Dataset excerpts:
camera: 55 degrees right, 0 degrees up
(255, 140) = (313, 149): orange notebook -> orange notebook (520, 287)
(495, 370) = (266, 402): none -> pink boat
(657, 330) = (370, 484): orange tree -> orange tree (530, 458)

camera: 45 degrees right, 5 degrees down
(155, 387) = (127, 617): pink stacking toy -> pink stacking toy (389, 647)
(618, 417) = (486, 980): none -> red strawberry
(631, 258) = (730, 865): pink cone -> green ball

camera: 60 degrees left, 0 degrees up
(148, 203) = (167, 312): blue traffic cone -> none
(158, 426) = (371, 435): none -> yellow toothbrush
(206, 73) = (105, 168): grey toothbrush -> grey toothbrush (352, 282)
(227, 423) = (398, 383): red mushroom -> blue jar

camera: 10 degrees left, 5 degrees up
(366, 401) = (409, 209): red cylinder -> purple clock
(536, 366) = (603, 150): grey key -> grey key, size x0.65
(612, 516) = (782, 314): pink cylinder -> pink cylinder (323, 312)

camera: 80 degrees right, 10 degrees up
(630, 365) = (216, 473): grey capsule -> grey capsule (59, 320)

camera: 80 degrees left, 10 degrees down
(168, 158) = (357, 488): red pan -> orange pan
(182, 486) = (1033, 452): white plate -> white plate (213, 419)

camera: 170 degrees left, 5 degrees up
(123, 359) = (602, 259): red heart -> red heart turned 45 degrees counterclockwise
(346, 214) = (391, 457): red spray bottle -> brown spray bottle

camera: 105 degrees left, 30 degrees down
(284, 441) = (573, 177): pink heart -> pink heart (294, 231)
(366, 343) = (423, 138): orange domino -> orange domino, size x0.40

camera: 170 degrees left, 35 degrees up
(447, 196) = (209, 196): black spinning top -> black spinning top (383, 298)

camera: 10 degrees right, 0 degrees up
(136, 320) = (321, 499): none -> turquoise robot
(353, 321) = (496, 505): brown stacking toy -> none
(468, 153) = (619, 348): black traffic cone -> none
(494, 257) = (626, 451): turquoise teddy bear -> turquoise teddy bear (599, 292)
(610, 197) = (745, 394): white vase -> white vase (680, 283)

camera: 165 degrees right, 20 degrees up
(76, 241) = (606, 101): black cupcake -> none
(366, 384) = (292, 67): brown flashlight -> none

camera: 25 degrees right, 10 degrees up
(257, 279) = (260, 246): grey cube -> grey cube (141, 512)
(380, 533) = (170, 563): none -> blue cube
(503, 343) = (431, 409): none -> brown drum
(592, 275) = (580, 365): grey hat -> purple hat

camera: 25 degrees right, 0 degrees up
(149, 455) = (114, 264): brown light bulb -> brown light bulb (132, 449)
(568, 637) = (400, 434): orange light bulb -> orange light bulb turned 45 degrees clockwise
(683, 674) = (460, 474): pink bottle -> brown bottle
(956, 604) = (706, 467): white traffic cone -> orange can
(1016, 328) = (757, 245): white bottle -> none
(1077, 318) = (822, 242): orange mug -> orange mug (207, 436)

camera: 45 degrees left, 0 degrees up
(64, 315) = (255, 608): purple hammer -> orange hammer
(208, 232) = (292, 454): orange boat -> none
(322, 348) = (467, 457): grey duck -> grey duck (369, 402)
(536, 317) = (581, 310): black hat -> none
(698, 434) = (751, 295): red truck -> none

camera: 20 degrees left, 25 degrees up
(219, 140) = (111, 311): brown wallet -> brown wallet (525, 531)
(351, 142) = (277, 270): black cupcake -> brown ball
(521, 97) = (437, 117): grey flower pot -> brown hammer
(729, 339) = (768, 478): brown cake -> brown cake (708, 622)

Your assignment: Once you find the line with "(208, 232) = (292, 454): orange boat -> none" in the entries above, output it and each line after it up to and including the line with "(219, 140) = (111, 311): brown", and nothing else.

Result of this task:
(208, 232) = (292, 454): orange boat -> none
(322, 348) = (467, 457): grey duck -> grey duck (369, 402)
(536, 317) = (581, 310): black hat -> none
(698, 434) = (751, 295): red truck -> none

camera: 20 degrees left, 25 degrees up
(219, 140) = (111, 311): brown wallet -> brown wallet (525, 531)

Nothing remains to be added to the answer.